Could you transcribe exactly the lines from the one containing "V101: AC 10mV (GND, SIG) -> AC 10mV (SIG, VB)" through the last line of the records below, leaving out the pictures?

Excerpts from a dataset
..............................

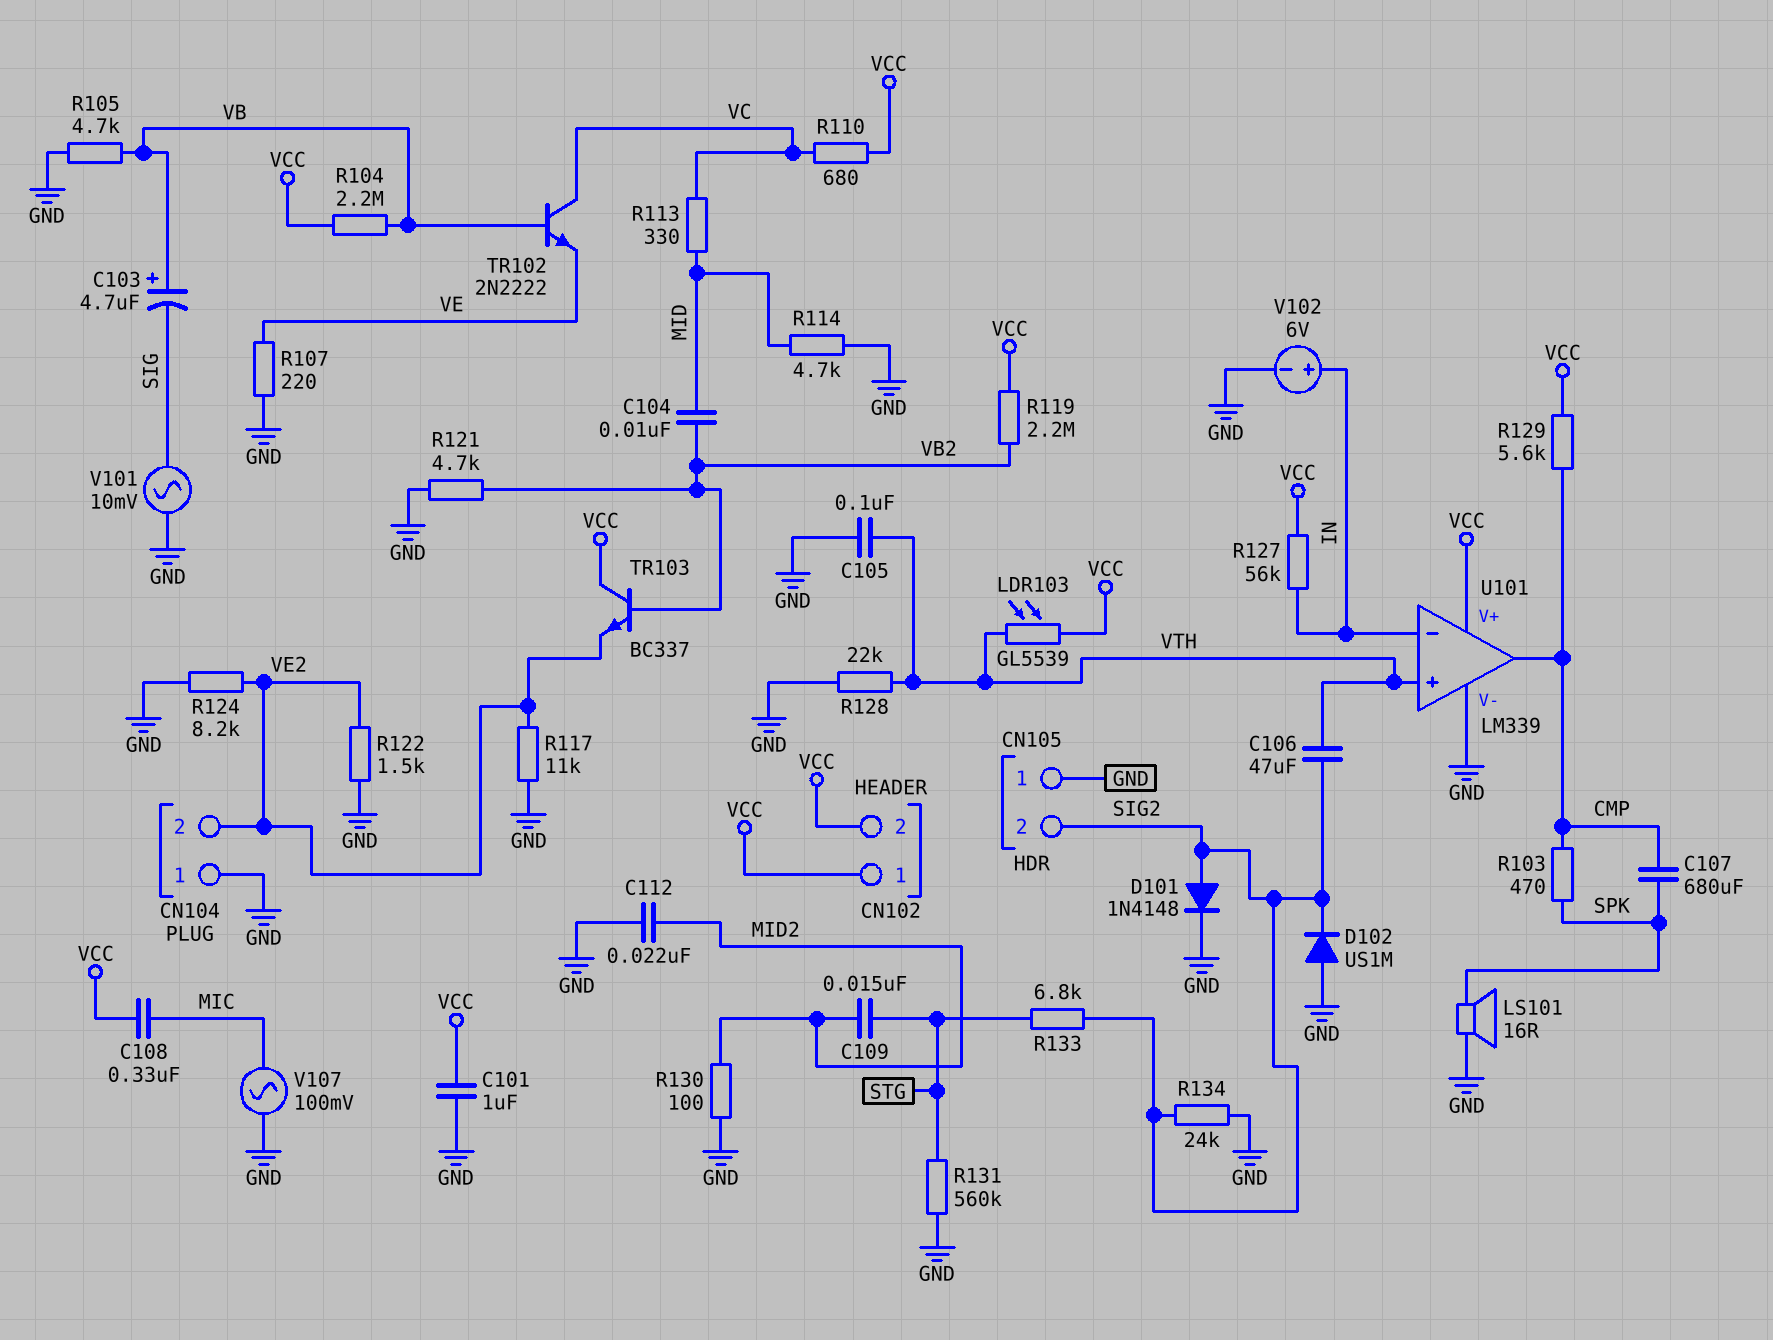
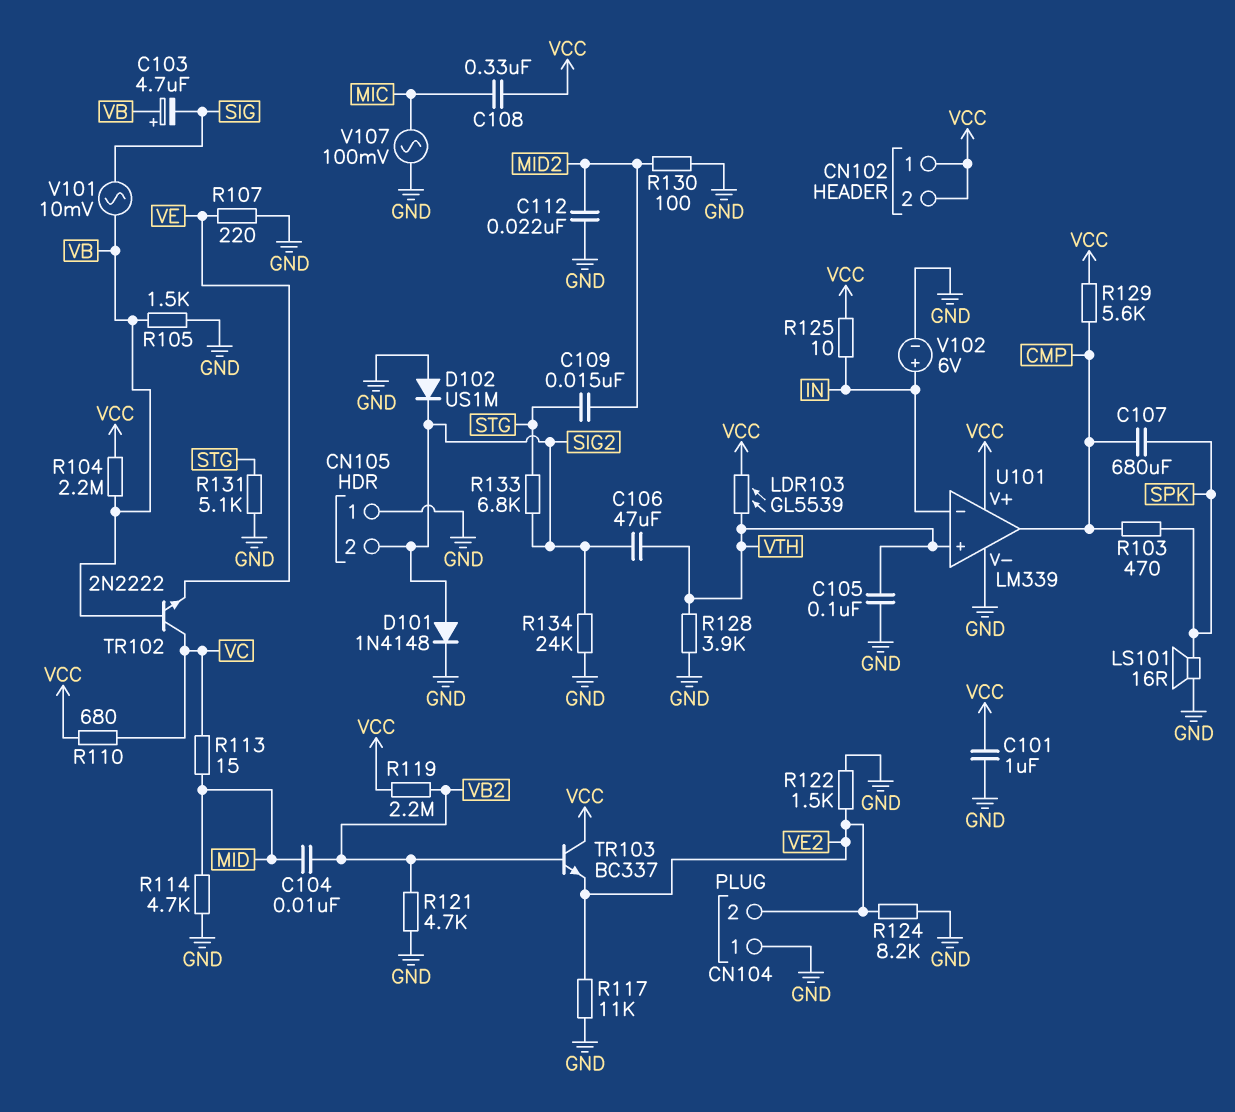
R105: 4.7k (GND, VB) -> 1.5k (GND, VB)
R113: 330 (MID, VC) -> 15 (MID, VC)
R125: none -> 10 (IN, VCC)
R127: 56k (IN, VCC) -> none
R128: 22k (GND, VTH) -> 3.9k (GND, VTH)
R131: 560k (GND, STG) -> 5.1k (GND, STG)
V101: AC 10mV (GND, SIG) -> AC 10mV (SIG, VB)

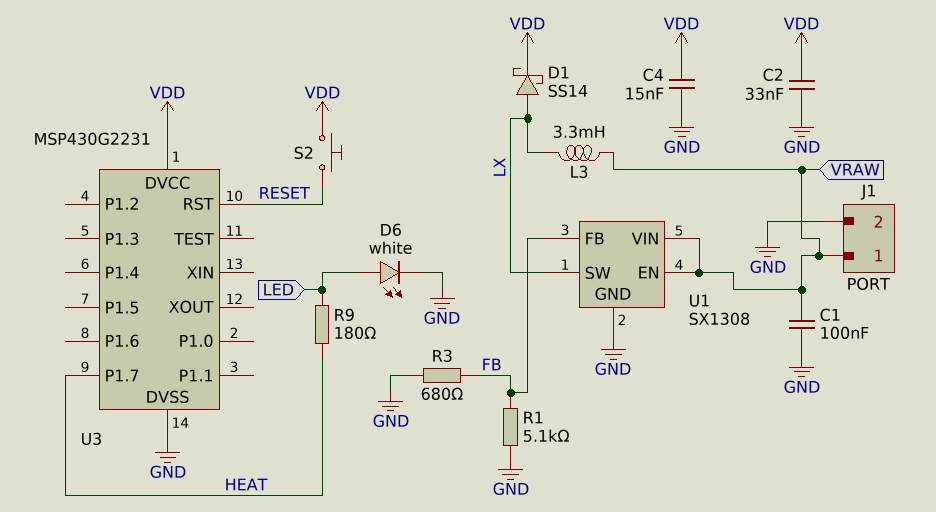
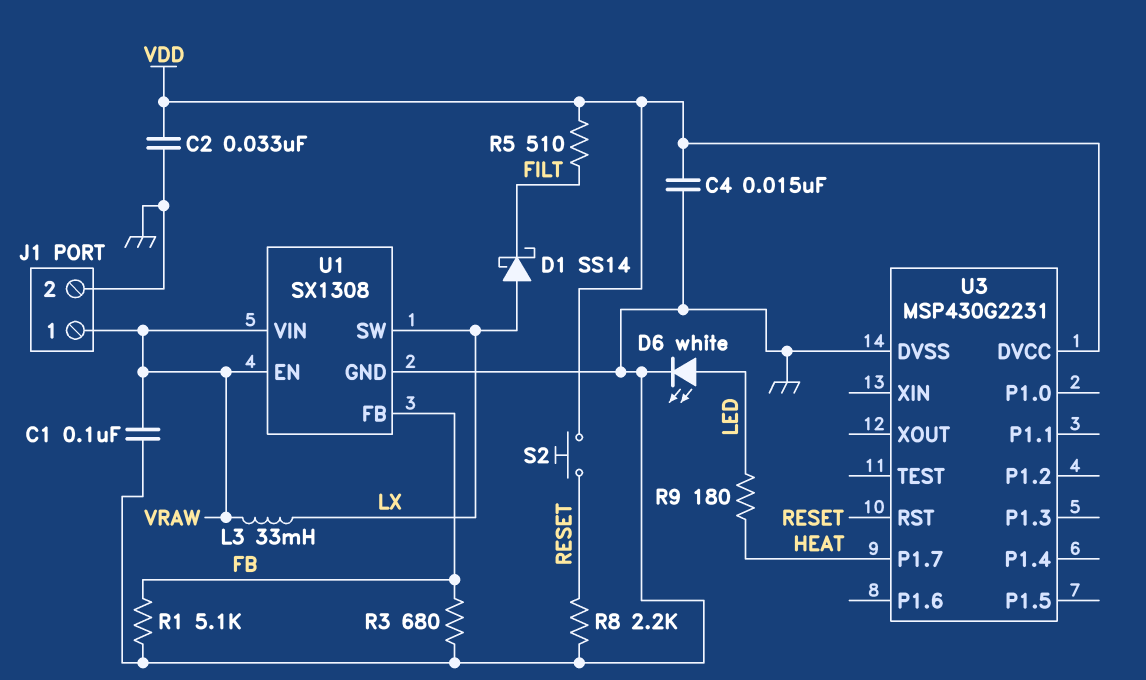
D1: schottky SS14 (A LX, K VDD) -> schottky SS14 (A LX, K FILT)
L3: 3.3mH (LX, VRAW) -> 33mH (LX, VRAW)
R5: none -> 510 (FILT, VDD)
R8: none -> 2.2k (GND, RESET)

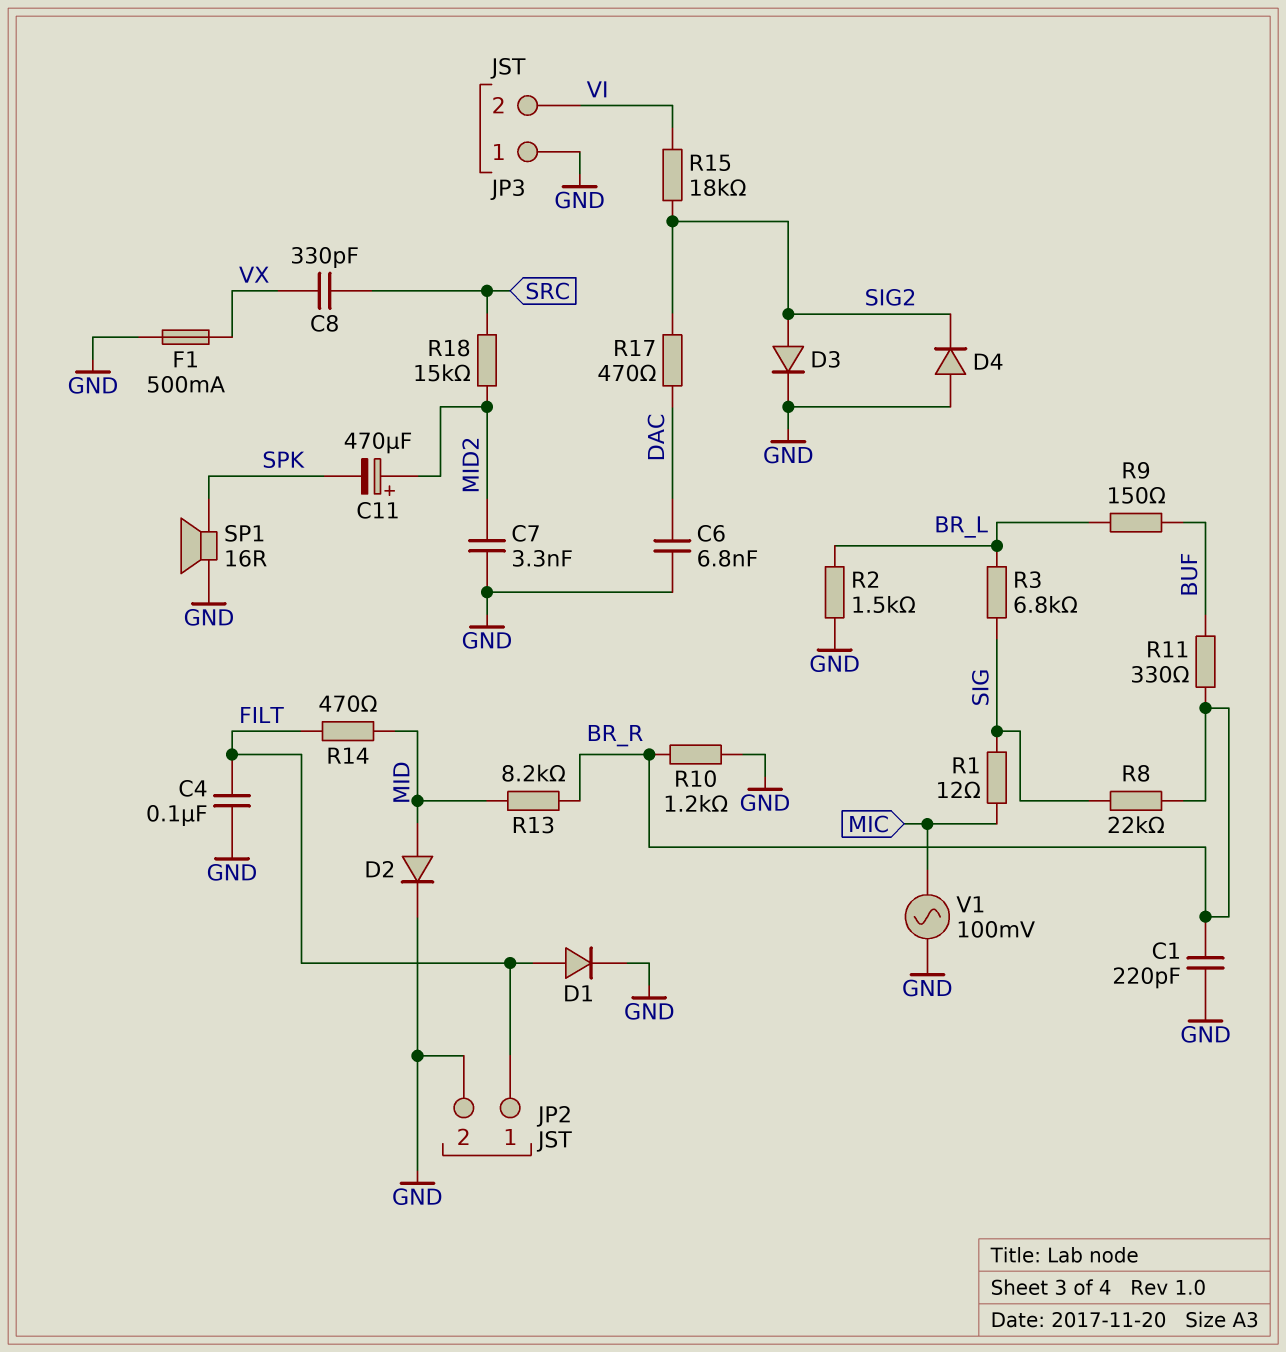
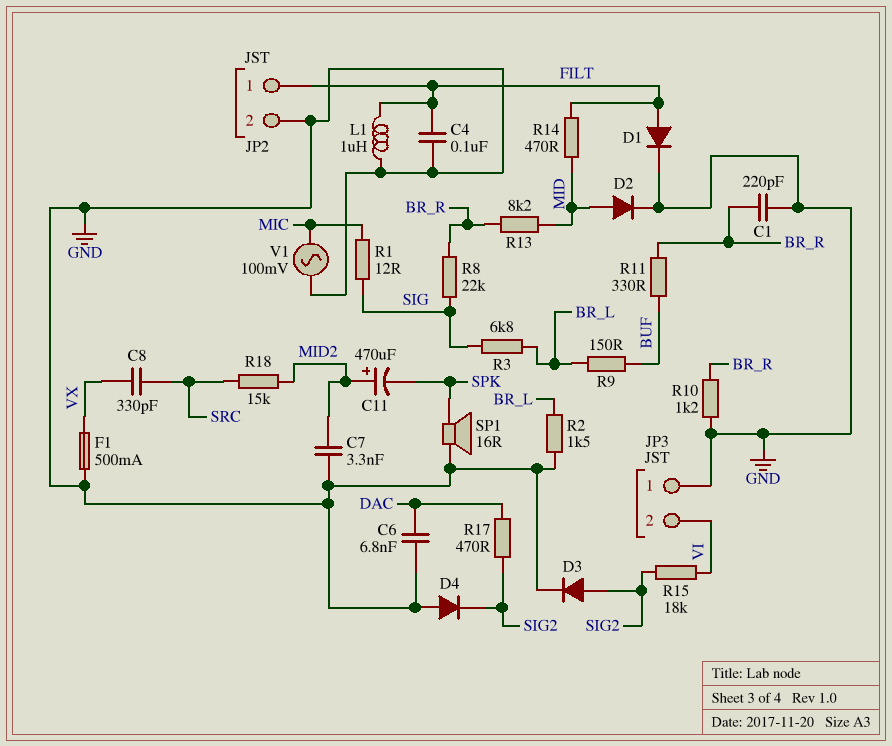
L1: none -> 1uH (FILT, GND)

..............................

**Answer section**
V101: AC 10mV (GND, SIG) -> AC 10mV (SIG, VB)

D1: schottky SS14 (A LX, K VDD) -> schottky SS14 (A LX, K FILT)
L3: 3.3mH (LX, VRAW) -> 33mH (LX, VRAW)
R5: none -> 510 (FILT, VDD)
R8: none -> 2.2k (GND, RESET)

L1: none -> 1uH (FILT, GND)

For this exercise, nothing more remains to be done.